(AIM)
In the entries below, find every line that contains the word "bold" and copy each such line in full.
** Begin ENTRIES SHOWN **
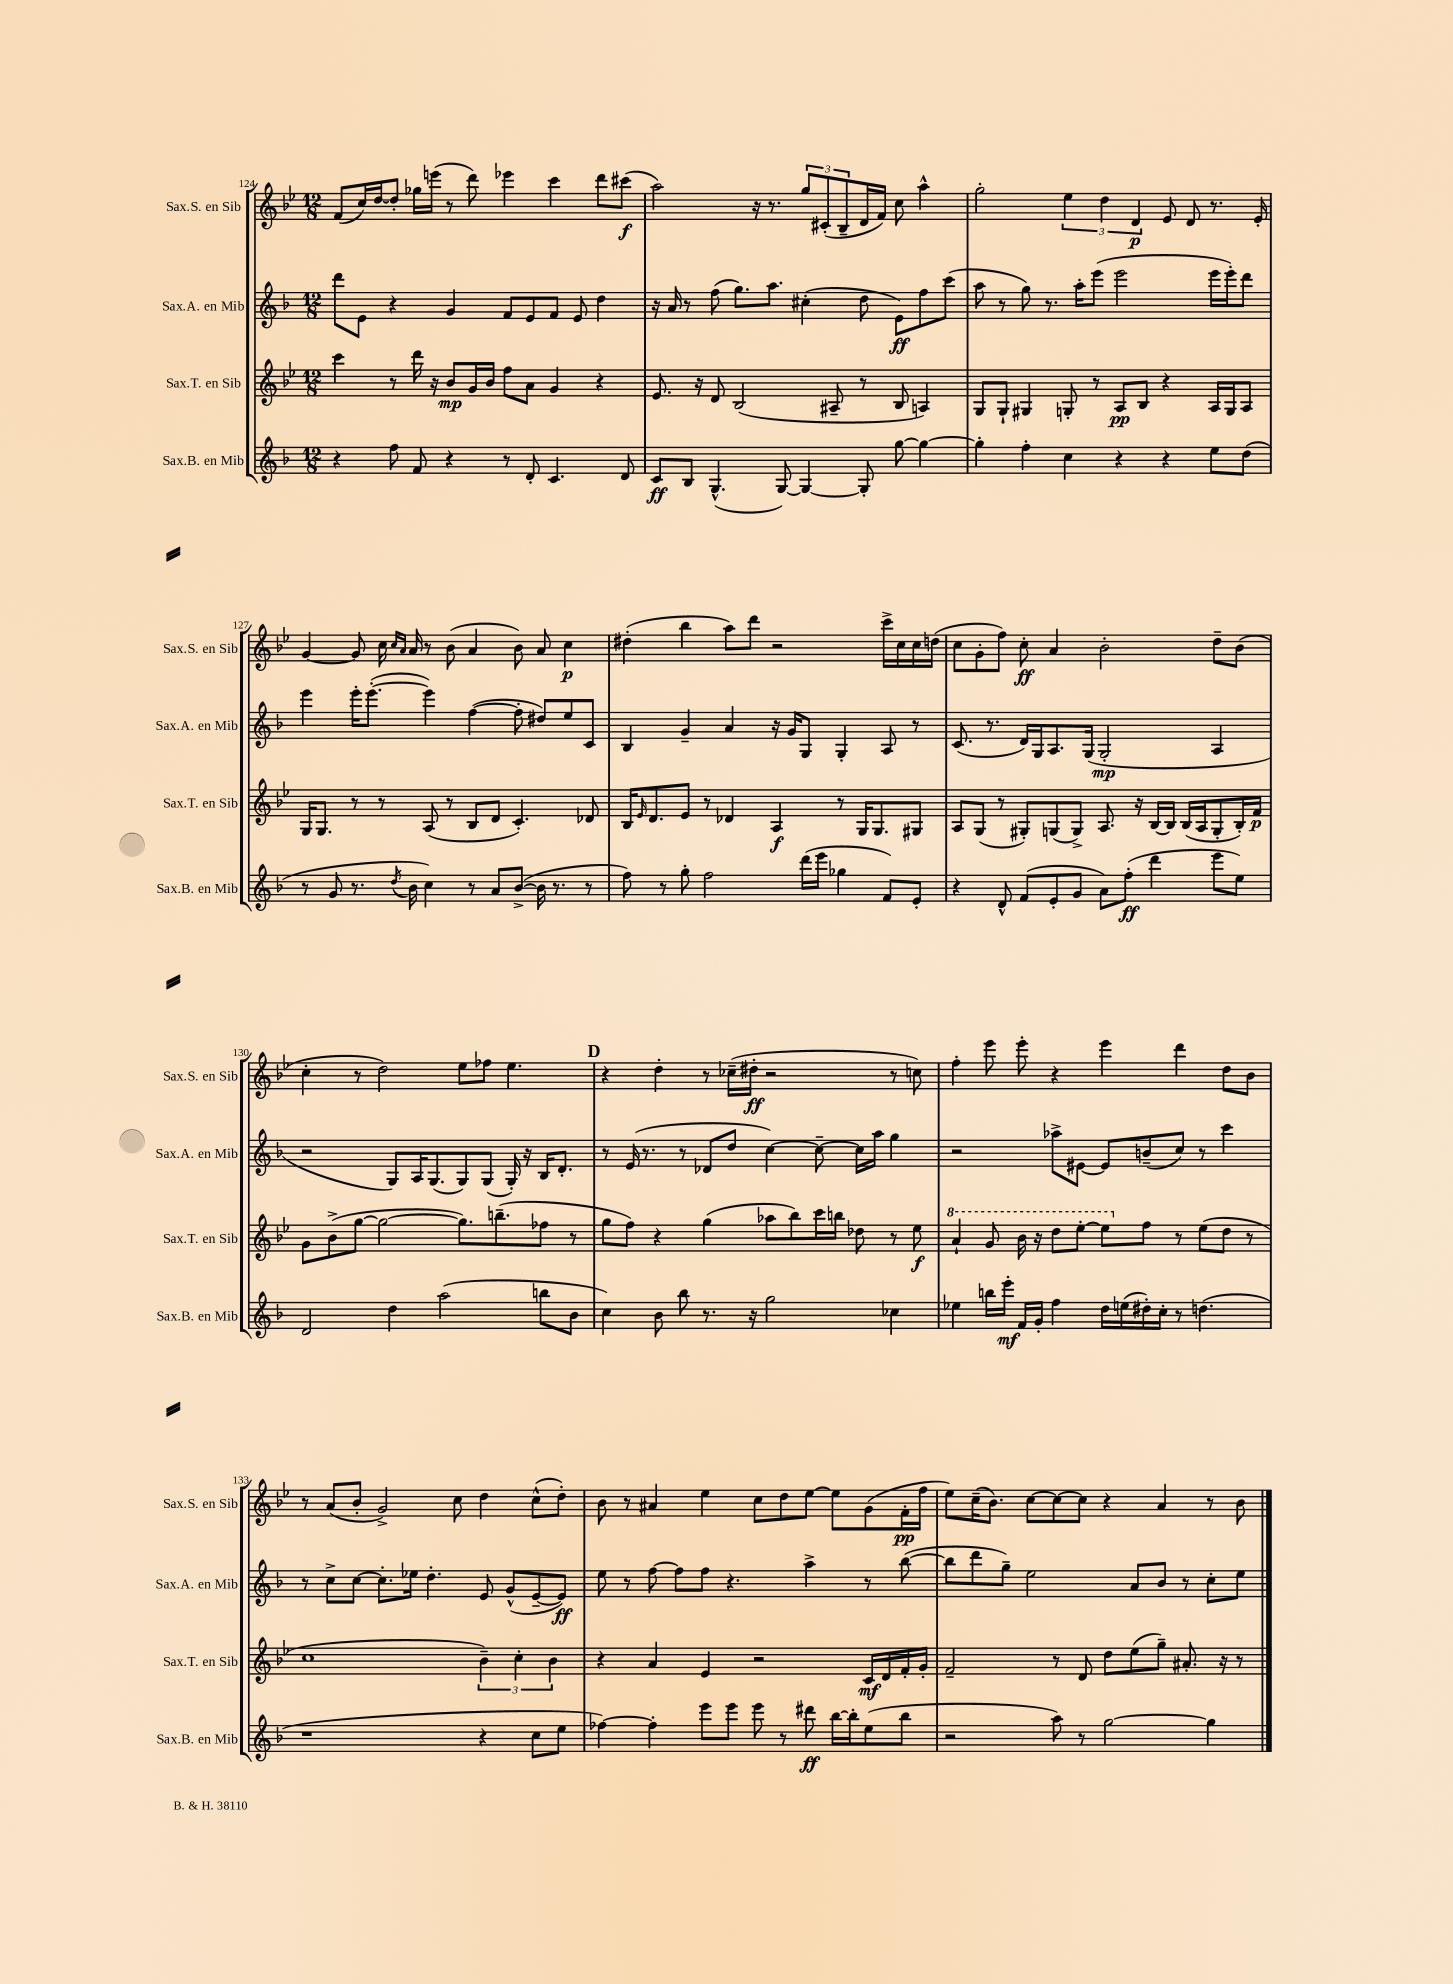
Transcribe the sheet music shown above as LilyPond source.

<<
\new StaffGroup <<
\new Staff = "s0" \with { instrumentName = "Sax.S. en Sib" shortInstrumentName = "Sax.S. en Sib" } {
    \clef treble \key bes \major \numericTimeSignature \time 12/8
    f'8( c''16) d''16~ d''8-. ges''16 e'''16( r8 d'''8) ees'''4 c'''4 d'''8 cis'''8\f( |
    a''2) r16 r8. \tuplet 3/2 { g''8 cis'8-.( bes8-- } d'16 f'16) c''8 a''4-^ |
    g''2-. \tuplet 3/2 { ees''4 d''4 d'4\p } ees'8 d'8 r8. ees'16-. |
    g'4~ g'8 c''16 \grace { c''16 a'16 } a'16 r8 bes'8( a'4 bes'8) a'8 c''4\p |
    dis''4-.( bes''4 a''8) d'''8 r2 c'''16-> c''16 c''16 d''16( |
    c''8 g'8-. f''8) c''8-.\ff a'4 bes'2-. d''8-- bes'8( |
    c''4-. r8 d''2) ees''8 fes''8 ees''4. |
    \mark \markup { \bold "D" } r4 d''4-. r8 ces''16--( dis''16-.\ff r2 r8 c''8) |
    f''4-. ees'''8 ees'''8-. r4 ees'''4 d'''4 d''8 bes'8 |
    r8 a'8( bes'8-. g'2->) c''8 d''4 c''8-^( d''8-.) |
    bes'8 r8 ais'4 ees''4 c''8 d''8 ees''8~ ees''8 g'8( f'16-.\pp f''16 |
    ees''8) c''16--( bes'8.) c''8~ c''8~ c''8 r4 a'4 r8 bes'8 \bar "|." |
}
\new Staff = "s1" \with { instrumentName = "Sax.A. en Mib" shortInstrumentName = "Sax.A. en Mib" } {
    \clef treble \key f \major \numericTimeSignature \time 12/8
    d'''8 e'8 r4 g'4 f'8 e'8 f'8 e'8 d''4 |
    r16 a'16 r8 f''8( g''8.) a''8. cis''4-.( d''8 e'8\ff) f''8 c'''8( |
    a''8 r8 g''8) r8. a''16-. e'''8( e'''2 e'''16 e'''16-.) d'''8 |
    e'''4 e'''16-. e'''8.~-.( e'''4) f''4~( f''8-. dis''8) e''8 c'8 |
    bes4 g'4-- a'4 r16 g'16 g8 g4-. a8 r8 |
    c'8.( r8. d'16) g16 a8. g16( g2-.\mp a4 |
    r2 g8) a16 g8.( g8) g8( g16-.) r16 bes16 d'8.-. |
    \mark \markup { \bold "D" } r8 e'16( r8. r8 des'8 d''8 c''4~) c''8~-- c''16 a''16 g''4 |
    r2 aes''8-> eis'8~ eis'8 b'8--( c''8) r8 c'''4 |
    r8 c''8-> c''8~ c''8.-. ees''16 d''4.-. e'8 g'8-^( e'8~-- e'8\ff) |
    e''8 r8 f''8~ f''8 f''8 r4. a''4-> r8 bes''8~( |
    bes''8 d'''8 g''8--) e''2 a'8 bes'8 r8 c''8-. e''8 \bar "|." |
}
\new Staff = "s2" \with { instrumentName = "Sax.T. en Sib" shortInstrumentName = "Sax.T. en Sib" } {
    \clef treble \key bes \major \numericTimeSignature \time 12/8
    c'''4 r8 d'''16 r16 bes'8\mp g'16 bes'16 f''8 a'8 g'4 r4 |
    ees'8. r16 d'8 bes2( ais8-- r8 bes8 a4) |
    g8 g8-! gis4 g8-. r8 a8\pp bes8 r4 a16 g16 a8 |
    g16 g8. r8 r8 a8( r8 bes8 d'8 c'4.-.) des'8 |
    bes16 \grace { ees'16 } d'8. ees'8 r8 des'4 a4\f r8 g16 g8. gis8 |
    a8 g8( r8 gis8-.) g8( g8->) a8. r16 bes16~ bes16 bes16( a16 g8-. bes16-.) f'16\p |
    g'8 bes'8->( g''8~ g''2~ g''8.) b''8.--( fes''8 r8 |
    \mark \markup { \bold "D" } g''8 f''8) r4 g''4( aes''8 bes''8) c'''16 b''16 des''8 r8 ees''8\f |
    \ottava #1 a''4-! g''8 bes''16 r16 d'''8 ees'''8~-. ees'''8 \ottava #0 f''8 r8 ees''8( d''8 r8 |
    c''1 \tuplet 3/2 { bes'4--) c''4-. bes'4 } |
    r4 a'4 ees'4 r2 c'16\mf d'16 f'16-. g'16-. |
    f'2-- r8 d'8 d''8 ees''8( g''8--) ais'8.-. r16 r8 \bar "|." |
}
\new Staff = "s3" \with { instrumentName = "Sax.B. en Mib" shortInstrumentName = "Sax.B. en Mib" } {
    \clef treble \key f \major \numericTimeSignature \time 12/8
    r4 f''8 f'8 r4 r8 d'8-. c'4. d'8 |
    c'8\ff bes8 g4.-^( g8~) g4~ g8-. g''8~ g''4~ |
    g''4-. f''4-. c''4 r4 r4 e''8 d''8( |
    r8 g'8 r8. \acciaccatura { d''8 } bes'16 c''4) r8 a'8 bes'8~->( bes'16 r8. r8 |
    f''8) r8 g''8-. f''2 d'''16( e'''16 ges''4 f'8) e'8-. |
    r4 d'8-^ f'8( e'8-. g'8 a'8) f''8-.\ff( d'''4 e'''8 e''8) |
    d'2 d''4 a''2( b''8 bes'8 |
    \mark \markup { \bold "D" } c''4) bes'8 bes''8 r8. r16 g''2 ces''4 |
    ees''4 b''16 e'''16-.\mf f'16 g'16-. f''4 d''16 e''16( dis''16-.) c''16-. r8 d''4.( |
    r1 r4 c''8 e''8 |
    fes''4~) fes''4-. e'''8 e'''8 e'''8 r8 dis'''8\ff bes''16~ bes''16-. e''8( bes''8 |
    r2 a''8) r8 g''2~ g''4 \bar "|." |
}
>>
>>
\layout { \context { \Score currentBarNumber = #124 } }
** End ENTRIES SHOWN **
(EXERCISE ANSWER)
    \mark \markup { \bold "D" } r4 d''4-. r8 ces''16--( dis''16-.\ff r2 r8 c''8) |
    \mark \markup { \bold "D" } r8 e'16( r8. r8 des'8 d''8 c''4~) c''8~-- c''16 a''16 g''4 |
    \mark \markup { \bold "D" } g''8 f''8) r4 g''4( aes''8 bes''8) c'''16 b''16 des''8 r8 ees''8\f |
    \mark \markup { \bold "D" } c''4) bes'8 bes''8 r8. r16 g''2 ces''4 |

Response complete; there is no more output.